(Scene edit records)
──────────────────────────────

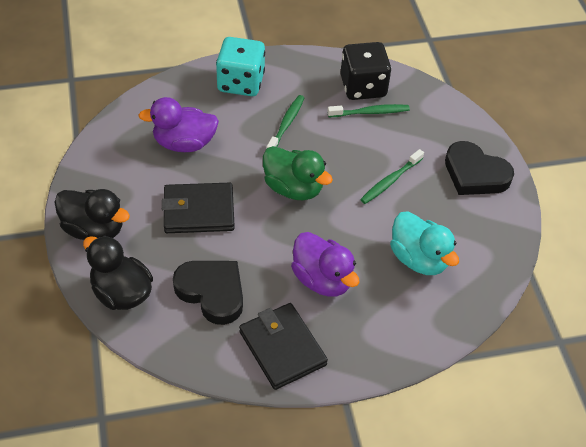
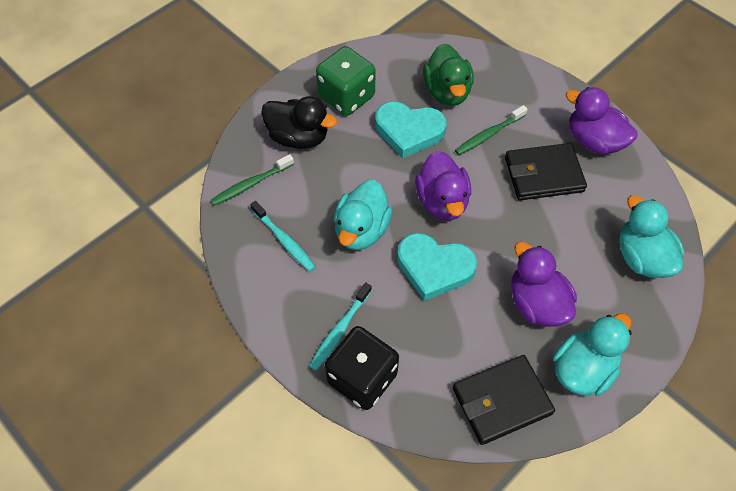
black duck: 2 -> 1
black heart: 2 -> 0
green dice: 0 -> 1
green toothbrush: 3 -> 2
purple duck: 2 -> 3
turquoise dice: 1 -> 0
turquoise duck: 1 -> 3
turquoise heart: 0 -> 2
turquoise toothbrush: 0 -> 2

──────────────────────────────

(TO DO) Once the pictures are set aside, the remaining data must be transcribed exactly.

(ANSWER SECTION)
black duck: 2 -> 1
black heart: 2 -> 0
green dice: 0 -> 1
green toothbrush: 3 -> 2
purple duck: 2 -> 3
turquoise dice: 1 -> 0
turquoise duck: 1 -> 3
turquoise heart: 0 -> 2
turquoise toothbrush: 0 -> 2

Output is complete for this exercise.